(DATASET RECORDS begins)

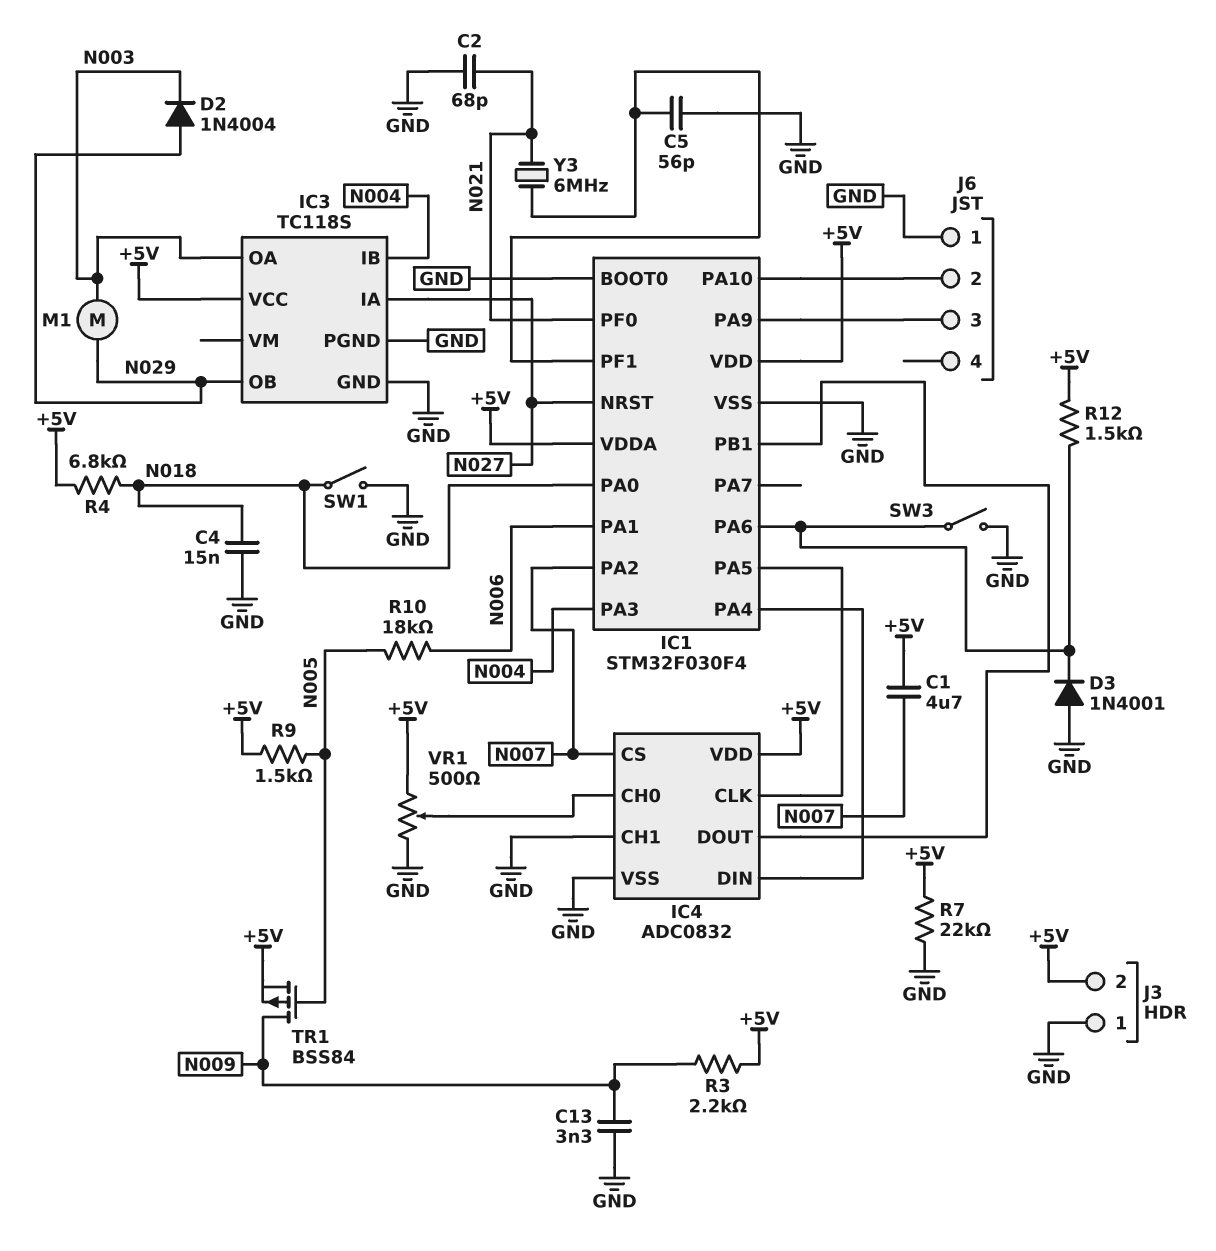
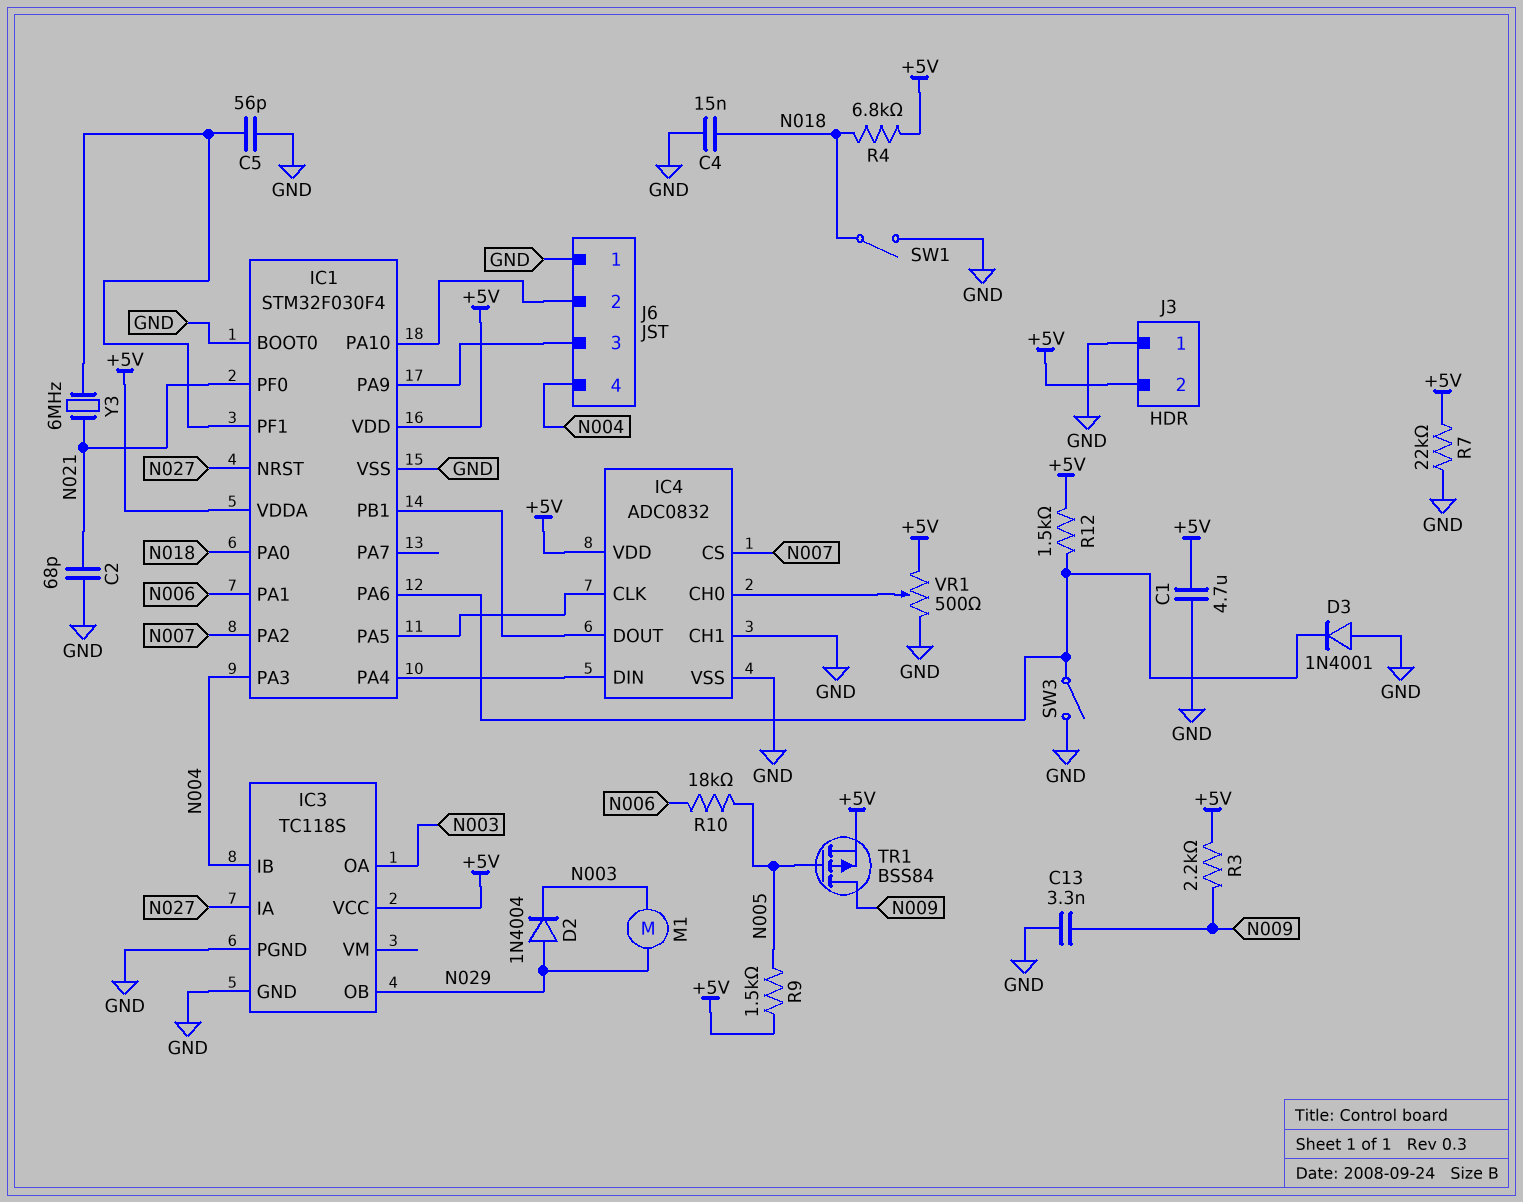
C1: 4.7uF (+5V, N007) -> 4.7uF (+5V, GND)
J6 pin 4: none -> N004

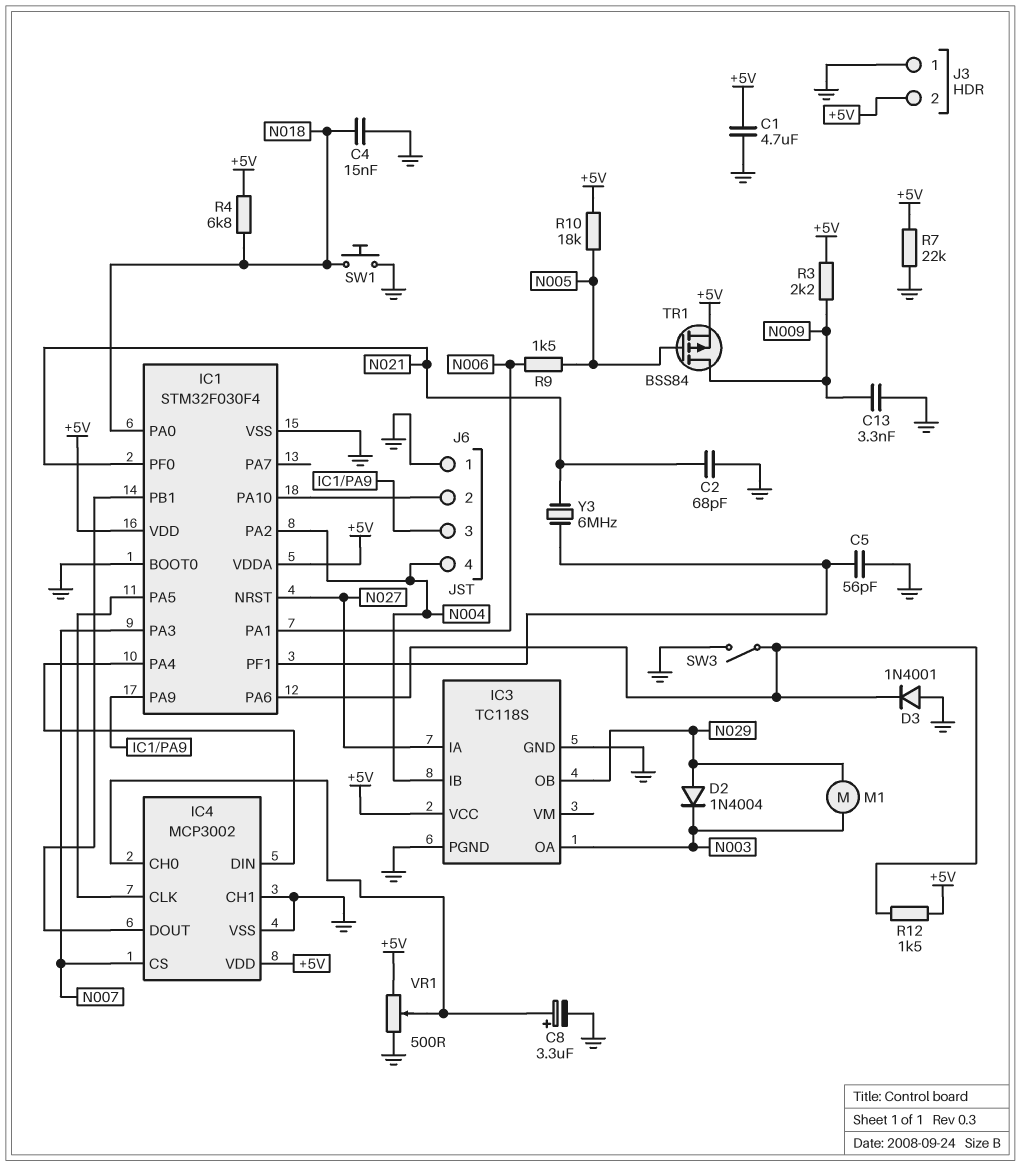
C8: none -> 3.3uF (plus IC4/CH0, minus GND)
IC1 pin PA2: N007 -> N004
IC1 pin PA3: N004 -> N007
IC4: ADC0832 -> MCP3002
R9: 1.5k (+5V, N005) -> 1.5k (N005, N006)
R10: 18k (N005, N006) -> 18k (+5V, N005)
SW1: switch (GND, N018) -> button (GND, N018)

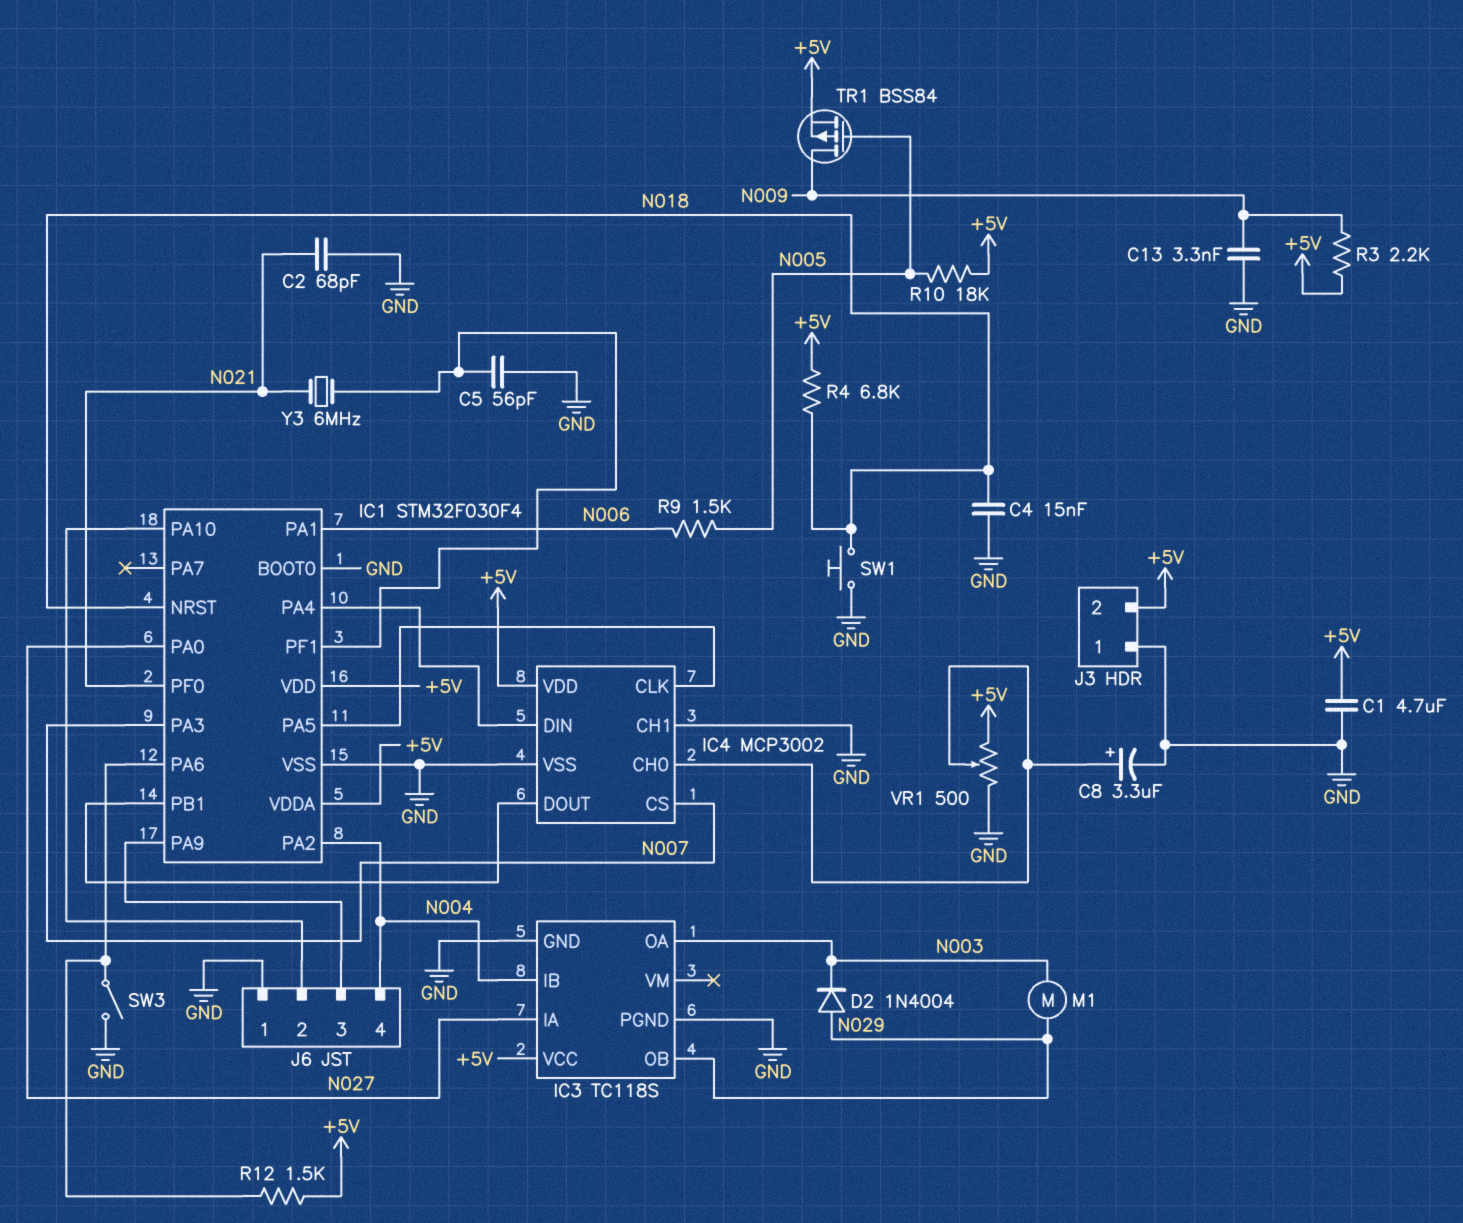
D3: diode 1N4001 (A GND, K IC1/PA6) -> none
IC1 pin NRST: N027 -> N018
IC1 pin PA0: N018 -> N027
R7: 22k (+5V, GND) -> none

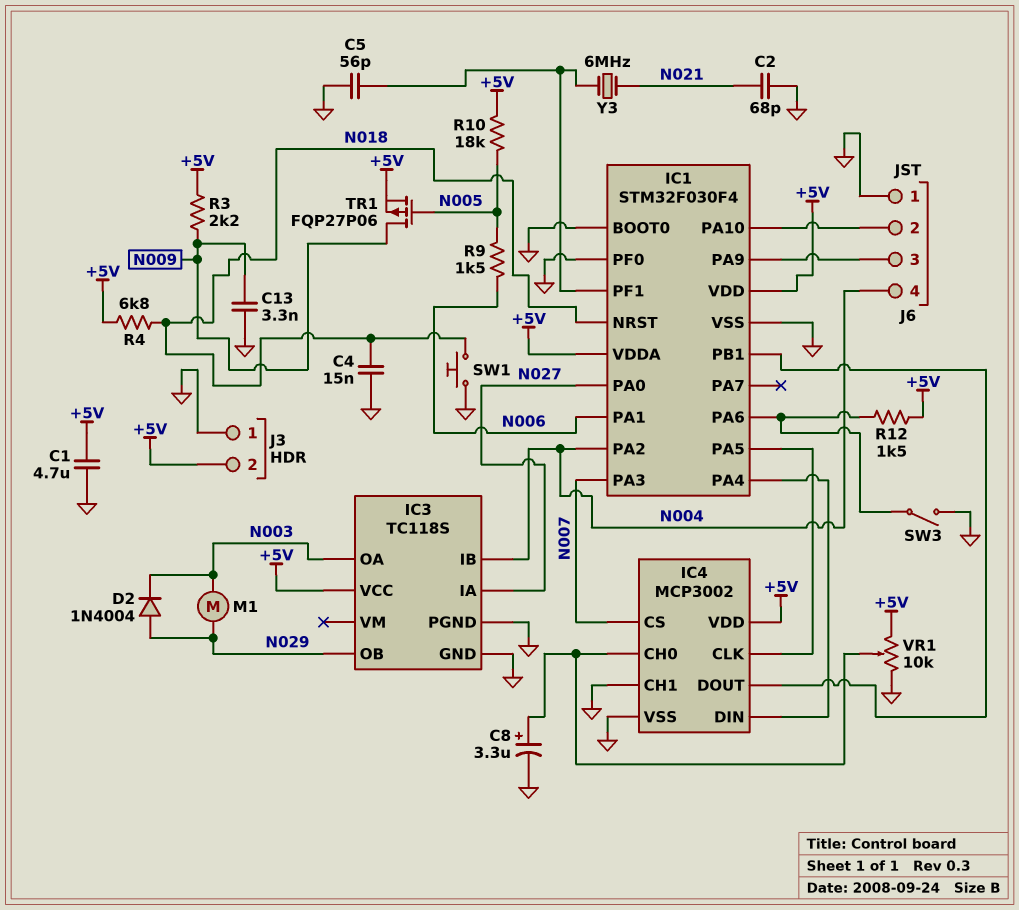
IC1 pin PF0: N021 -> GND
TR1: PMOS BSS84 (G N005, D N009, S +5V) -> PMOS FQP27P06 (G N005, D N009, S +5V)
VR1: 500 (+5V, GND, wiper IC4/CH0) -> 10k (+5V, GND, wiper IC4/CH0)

(DATASET RECORDS ends)

ACTIVITY >>
In the reply, each line of the data must appear exactly as written, and no picture may appear.

SOLUTION TO THE PROBLEM >>
C1: 4.7uF (+5V, N007) -> 4.7uF (+5V, GND)
J6 pin 4: none -> N004

C8: none -> 3.3uF (plus IC4/CH0, minus GND)
IC1 pin PA2: N007 -> N004
IC1 pin PA3: N004 -> N007
IC4: ADC0832 -> MCP3002
R9: 1.5k (+5V, N005) -> 1.5k (N005, N006)
R10: 18k (N005, N006) -> 18k (+5V, N005)
SW1: switch (GND, N018) -> button (GND, N018)

D3: diode 1N4001 (A GND, K IC1/PA6) -> none
IC1 pin NRST: N027 -> N018
IC1 pin PA0: N018 -> N027
R7: 22k (+5V, GND) -> none

IC1 pin PF0: N021 -> GND
TR1: PMOS BSS84 (G N005, D N009, S +5V) -> PMOS FQP27P06 (G N005, D N009, S +5V)
VR1: 500 (+5V, GND, wiper IC4/CH0) -> 10k (+5V, GND, wiper IC4/CH0)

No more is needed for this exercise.